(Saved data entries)
^^^^^^^^^^^^^^^^

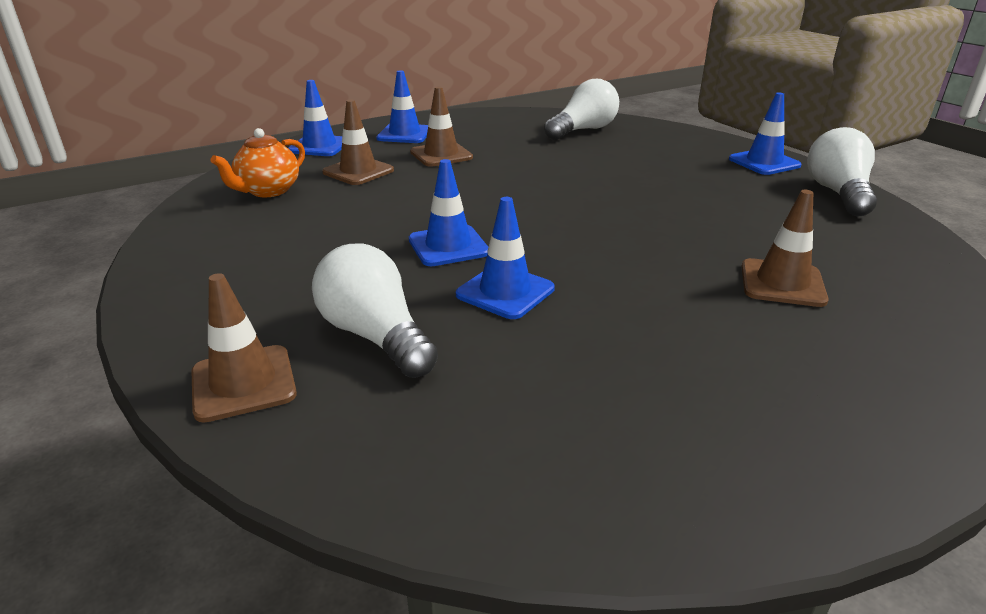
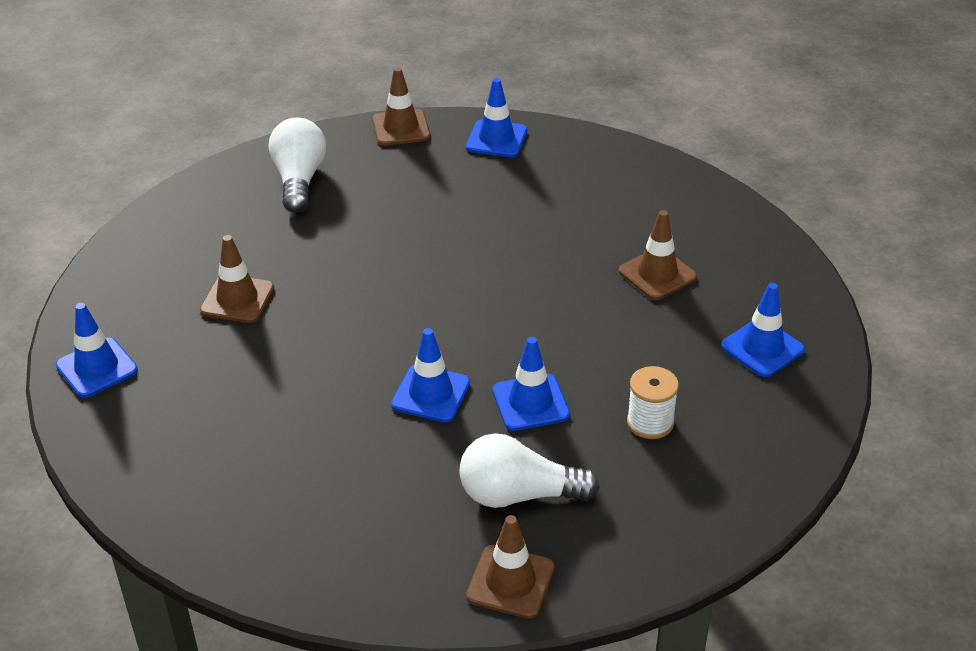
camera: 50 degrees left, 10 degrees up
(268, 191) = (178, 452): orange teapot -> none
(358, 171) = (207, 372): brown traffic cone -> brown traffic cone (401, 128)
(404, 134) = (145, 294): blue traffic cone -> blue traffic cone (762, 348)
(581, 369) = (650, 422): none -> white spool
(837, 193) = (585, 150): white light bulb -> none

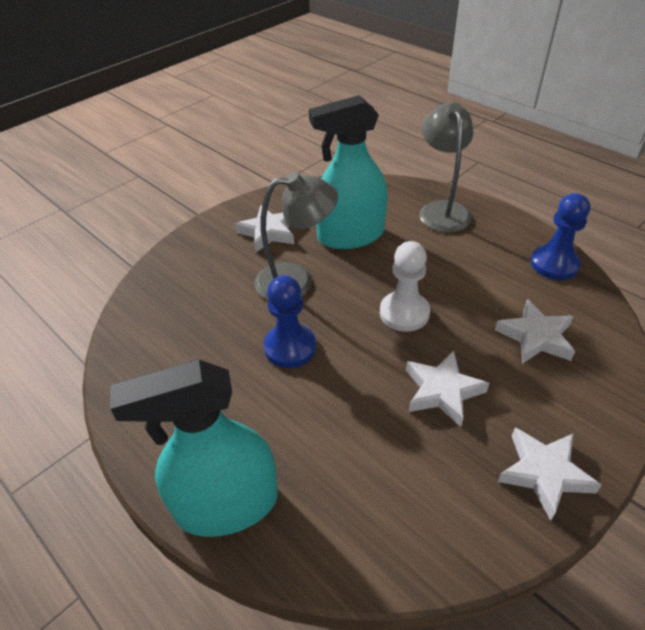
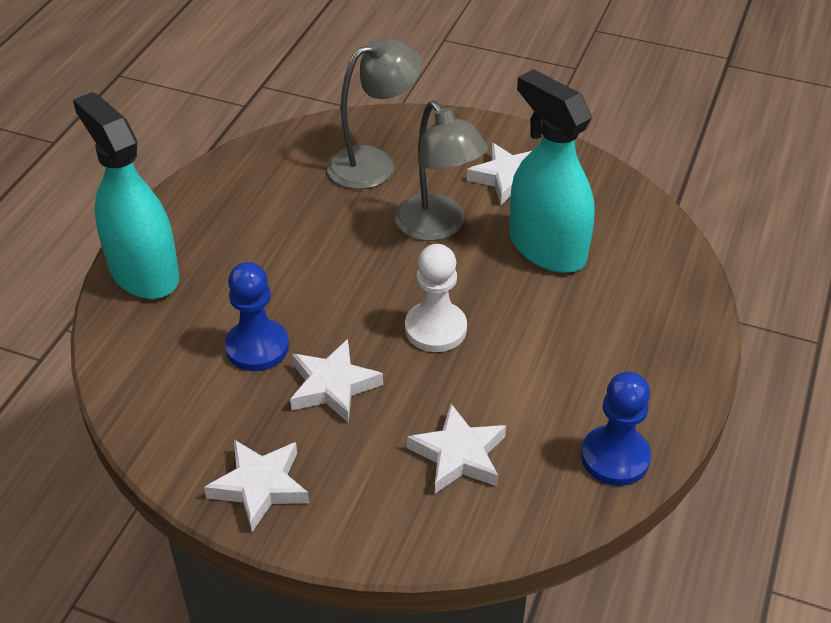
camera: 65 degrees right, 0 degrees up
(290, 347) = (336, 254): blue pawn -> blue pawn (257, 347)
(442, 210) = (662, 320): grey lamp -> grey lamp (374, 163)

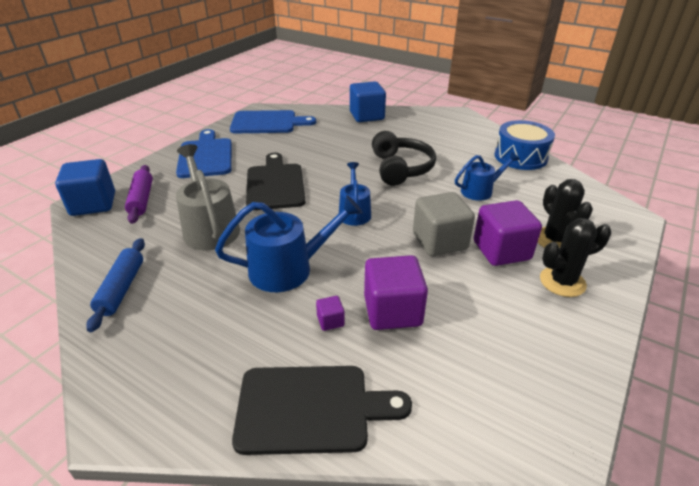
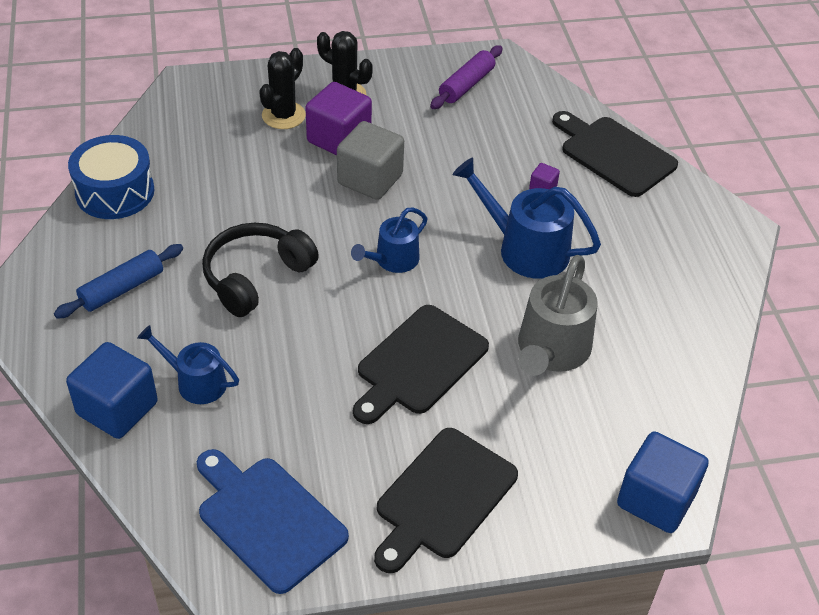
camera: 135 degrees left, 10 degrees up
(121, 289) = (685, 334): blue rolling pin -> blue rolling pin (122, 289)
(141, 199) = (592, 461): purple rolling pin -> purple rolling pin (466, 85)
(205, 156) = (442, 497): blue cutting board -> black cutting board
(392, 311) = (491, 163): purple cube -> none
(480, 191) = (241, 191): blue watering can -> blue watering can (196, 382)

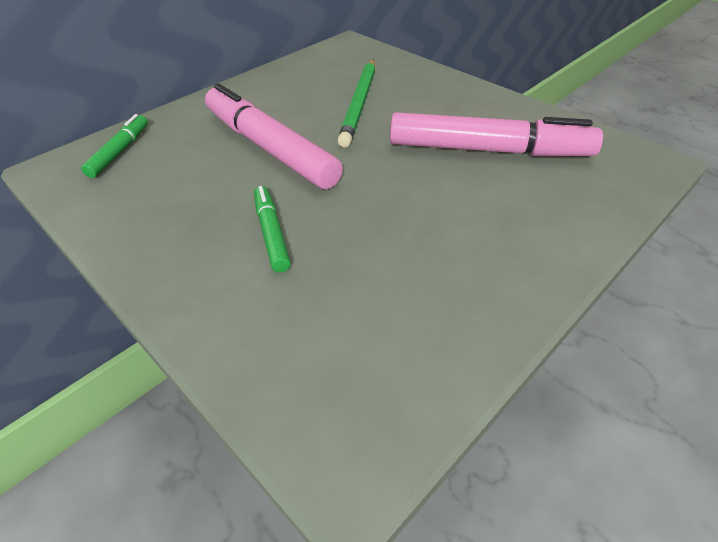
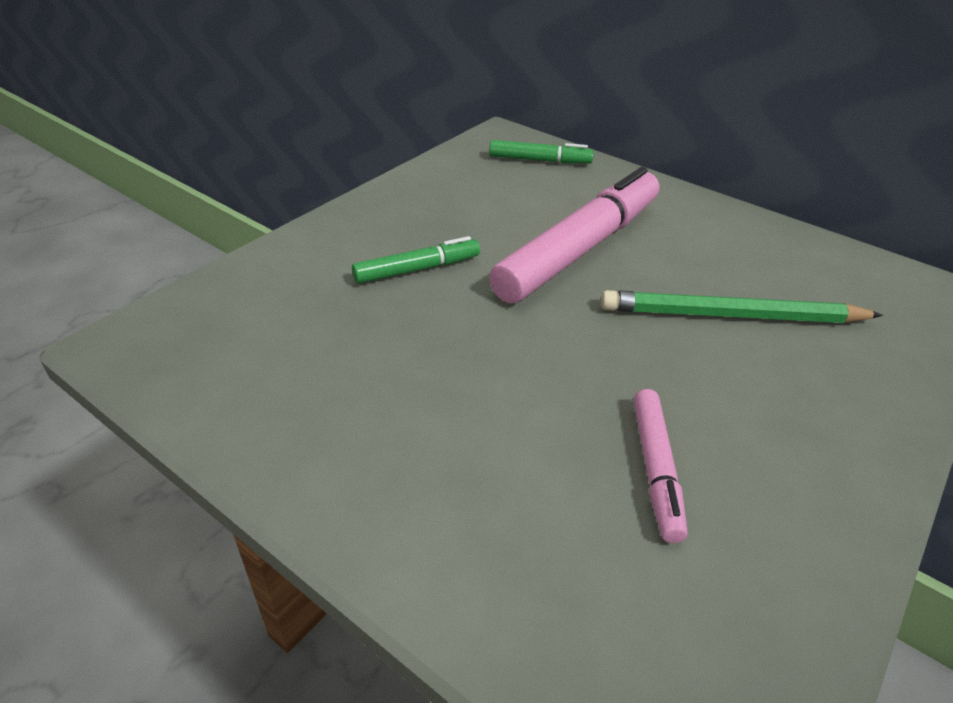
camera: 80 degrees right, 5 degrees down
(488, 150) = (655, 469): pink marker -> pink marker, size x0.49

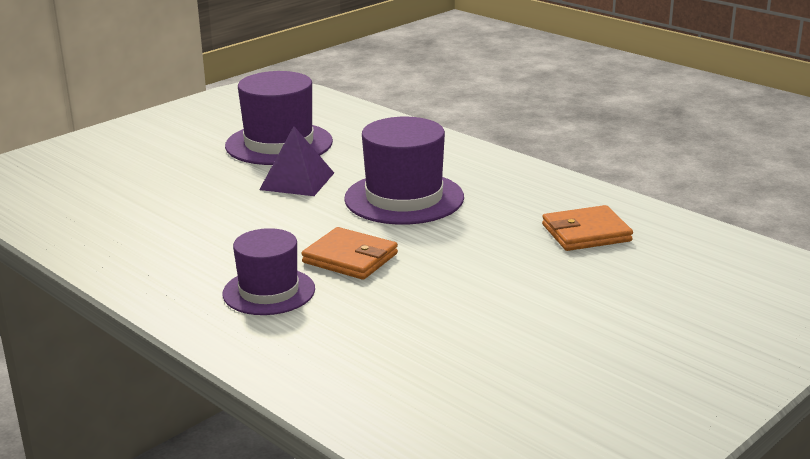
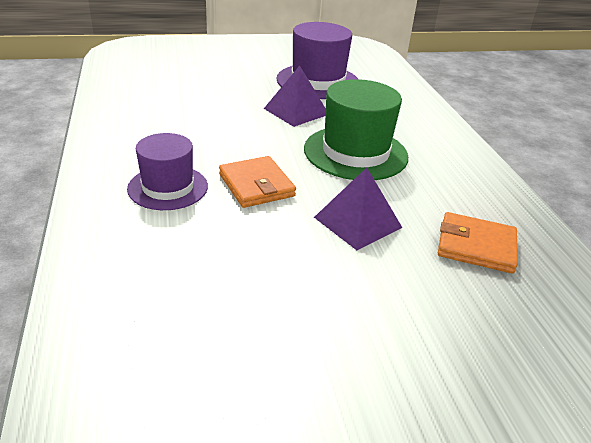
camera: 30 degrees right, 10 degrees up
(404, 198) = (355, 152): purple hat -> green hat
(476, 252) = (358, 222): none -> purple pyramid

^^^^^^^^^^^^^^^^

Which lines run from the one that holds "(141, 199) = (592, 461): purple" to the final line of the records above? Return them exactly, and skip the pictures.

» Response to the exercise:
(141, 199) = (592, 461): purple rolling pin -> purple rolling pin (466, 85)
(205, 156) = (442, 497): blue cutting board -> black cutting board
(392, 311) = (491, 163): purple cube -> none
(480, 191) = (241, 191): blue watering can -> blue watering can (196, 382)

camera: 80 degrees right, 5 degrees down
(488, 150) = (655, 469): pink marker -> pink marker, size x0.49

camera: 30 degrees right, 10 degrees up
(404, 198) = (355, 152): purple hat -> green hat
(476, 252) = (358, 222): none -> purple pyramid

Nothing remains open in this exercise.